» Work instructions: The records below must be copied out completely and exactly.

» Data:
[Start of section]

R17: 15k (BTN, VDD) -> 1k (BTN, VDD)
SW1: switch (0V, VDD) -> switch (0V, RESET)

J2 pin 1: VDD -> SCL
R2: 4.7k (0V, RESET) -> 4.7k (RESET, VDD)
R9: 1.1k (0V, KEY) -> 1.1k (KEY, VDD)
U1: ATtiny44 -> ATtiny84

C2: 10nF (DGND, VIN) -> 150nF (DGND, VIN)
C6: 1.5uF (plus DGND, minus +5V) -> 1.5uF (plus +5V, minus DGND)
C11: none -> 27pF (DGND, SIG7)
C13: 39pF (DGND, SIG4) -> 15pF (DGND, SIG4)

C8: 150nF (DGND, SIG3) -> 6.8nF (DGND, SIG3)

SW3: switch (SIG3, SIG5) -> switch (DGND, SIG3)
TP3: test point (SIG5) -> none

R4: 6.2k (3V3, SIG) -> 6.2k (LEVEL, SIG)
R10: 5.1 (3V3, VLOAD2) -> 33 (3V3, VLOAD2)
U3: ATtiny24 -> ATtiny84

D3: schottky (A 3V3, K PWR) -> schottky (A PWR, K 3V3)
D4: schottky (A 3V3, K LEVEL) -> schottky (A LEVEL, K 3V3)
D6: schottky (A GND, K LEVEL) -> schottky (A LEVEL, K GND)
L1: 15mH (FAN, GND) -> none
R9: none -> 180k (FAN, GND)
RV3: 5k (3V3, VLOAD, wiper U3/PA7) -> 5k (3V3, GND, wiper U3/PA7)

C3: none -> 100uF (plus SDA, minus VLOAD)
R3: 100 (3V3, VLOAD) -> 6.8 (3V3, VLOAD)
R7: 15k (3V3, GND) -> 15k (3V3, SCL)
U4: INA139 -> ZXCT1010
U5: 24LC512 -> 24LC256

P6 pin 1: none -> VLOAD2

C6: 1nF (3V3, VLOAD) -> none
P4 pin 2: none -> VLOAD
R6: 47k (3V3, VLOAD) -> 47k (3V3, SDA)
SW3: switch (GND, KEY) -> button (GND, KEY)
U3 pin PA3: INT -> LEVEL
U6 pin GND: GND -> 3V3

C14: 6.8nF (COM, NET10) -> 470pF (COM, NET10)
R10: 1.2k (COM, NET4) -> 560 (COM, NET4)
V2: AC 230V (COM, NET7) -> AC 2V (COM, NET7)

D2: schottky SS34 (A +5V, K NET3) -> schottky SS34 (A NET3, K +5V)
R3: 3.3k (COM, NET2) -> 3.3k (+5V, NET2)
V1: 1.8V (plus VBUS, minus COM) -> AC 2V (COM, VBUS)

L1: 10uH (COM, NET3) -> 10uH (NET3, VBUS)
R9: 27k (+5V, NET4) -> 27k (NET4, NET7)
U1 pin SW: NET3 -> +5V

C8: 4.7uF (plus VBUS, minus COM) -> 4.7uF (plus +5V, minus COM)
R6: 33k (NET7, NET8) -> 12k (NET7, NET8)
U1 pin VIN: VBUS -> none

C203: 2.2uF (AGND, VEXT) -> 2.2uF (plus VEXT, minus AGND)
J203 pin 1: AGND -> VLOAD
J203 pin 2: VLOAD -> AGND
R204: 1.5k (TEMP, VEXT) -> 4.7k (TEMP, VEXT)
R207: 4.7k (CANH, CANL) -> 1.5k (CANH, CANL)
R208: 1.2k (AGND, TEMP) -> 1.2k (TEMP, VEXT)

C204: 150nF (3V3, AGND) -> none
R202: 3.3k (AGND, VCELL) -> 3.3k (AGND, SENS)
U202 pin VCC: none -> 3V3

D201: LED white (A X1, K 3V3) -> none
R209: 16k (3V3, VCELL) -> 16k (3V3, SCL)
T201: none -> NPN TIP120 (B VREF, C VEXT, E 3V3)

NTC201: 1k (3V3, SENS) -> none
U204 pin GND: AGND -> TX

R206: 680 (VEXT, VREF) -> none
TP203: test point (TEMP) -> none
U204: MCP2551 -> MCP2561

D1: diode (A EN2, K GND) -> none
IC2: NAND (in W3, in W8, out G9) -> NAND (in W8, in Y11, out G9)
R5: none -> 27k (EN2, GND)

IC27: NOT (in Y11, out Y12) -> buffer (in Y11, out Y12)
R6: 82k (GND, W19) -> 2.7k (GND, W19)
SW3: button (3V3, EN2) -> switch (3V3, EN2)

[End of section]

» Response box:
R17: 15k (BTN, VDD) -> 1k (BTN, VDD)
SW1: switch (0V, VDD) -> switch (0V, RESET)

J2 pin 1: VDD -> SCL
R2: 4.7k (0V, RESET) -> 4.7k (RESET, VDD)
R9: 1.1k (0V, KEY) -> 1.1k (KEY, VDD)
U1: ATtiny44 -> ATtiny84

C2: 10nF (DGND, VIN) -> 150nF (DGND, VIN)
C6: 1.5uF (plus DGND, minus +5V) -> 1.5uF (plus +5V, minus DGND)
C11: none -> 27pF (DGND, SIG7)
C13: 39pF (DGND, SIG4) -> 15pF (DGND, SIG4)

C8: 150nF (DGND, SIG3) -> 6.8nF (DGND, SIG3)

SW3: switch (SIG3, SIG5) -> switch (DGND, SIG3)
TP3: test point (SIG5) -> none

R4: 6.2k (3V3, SIG) -> 6.2k (LEVEL, SIG)
R10: 5.1 (3V3, VLOAD2) -> 33 (3V3, VLOAD2)
U3: ATtiny24 -> ATtiny84

D3: schottky (A 3V3, K PWR) -> schottky (A PWR, K 3V3)
D4: schottky (A 3V3, K LEVEL) -> schottky (A LEVEL, K 3V3)
D6: schottky (A GND, K LEVEL) -> schottky (A LEVEL, K GND)
L1: 15mH (FAN, GND) -> none
R9: none -> 180k (FAN, GND)
RV3: 5k (3V3, VLOAD, wiper U3/PA7) -> 5k (3V3, GND, wiper U3/PA7)

C3: none -> 100uF (plus SDA, minus VLOAD)
R3: 100 (3V3, VLOAD) -> 6.8 (3V3, VLOAD)
R7: 15k (3V3, GND) -> 15k (3V3, SCL)
U4: INA139 -> ZXCT1010
U5: 24LC512 -> 24LC256

P6 pin 1: none -> VLOAD2

C6: 1nF (3V3, VLOAD) -> none
P4 pin 2: none -> VLOAD
R6: 47k (3V3, VLOAD) -> 47k (3V3, SDA)
SW3: switch (GND, KEY) -> button (GND, KEY)
U3 pin PA3: INT -> LEVEL
U6 pin GND: GND -> 3V3

C14: 6.8nF (COM, NET10) -> 470pF (COM, NET10)
R10: 1.2k (COM, NET4) -> 560 (COM, NET4)
V2: AC 230V (COM, NET7) -> AC 2V (COM, NET7)

D2: schottky SS34 (A +5V, K NET3) -> schottky SS34 (A NET3, K +5V)
R3: 3.3k (COM, NET2) -> 3.3k (+5V, NET2)
V1: 1.8V (plus VBUS, minus COM) -> AC 2V (COM, VBUS)

L1: 10uH (COM, NET3) -> 10uH (NET3, VBUS)
R9: 27k (+5V, NET4) -> 27k (NET4, NET7)
U1 pin SW: NET3 -> +5V

C8: 4.7uF (plus VBUS, minus COM) -> 4.7uF (plus +5V, minus COM)
R6: 33k (NET7, NET8) -> 12k (NET7, NET8)
U1 pin VIN: VBUS -> none

C203: 2.2uF (AGND, VEXT) -> 2.2uF (plus VEXT, minus AGND)
J203 pin 1: AGND -> VLOAD
J203 pin 2: VLOAD -> AGND
R204: 1.5k (TEMP, VEXT) -> 4.7k (TEMP, VEXT)
R207: 4.7k (CANH, CANL) -> 1.5k (CANH, CANL)
R208: 1.2k (AGND, TEMP) -> 1.2k (TEMP, VEXT)

C204: 150nF (3V3, AGND) -> none
R202: 3.3k (AGND, VCELL) -> 3.3k (AGND, SENS)
U202 pin VCC: none -> 3V3

D201: LED white (A X1, K 3V3) -> none
R209: 16k (3V3, VCELL) -> 16k (3V3, SCL)
T201: none -> NPN TIP120 (B VREF, C VEXT, E 3V3)

NTC201: 1k (3V3, SENS) -> none
U204 pin GND: AGND -> TX

R206: 680 (VEXT, VREF) -> none
TP203: test point (TEMP) -> none
U204: MCP2551 -> MCP2561

D1: diode (A EN2, K GND) -> none
IC2: NAND (in W3, in W8, out G9) -> NAND (in W8, in Y11, out G9)
R5: none -> 27k (EN2, GND)

IC27: NOT (in Y11, out Y12) -> buffer (in Y11, out Y12)
R6: 82k (GND, W19) -> 2.7k (GND, W19)
SW3: button (3V3, EN2) -> switch (3V3, EN2)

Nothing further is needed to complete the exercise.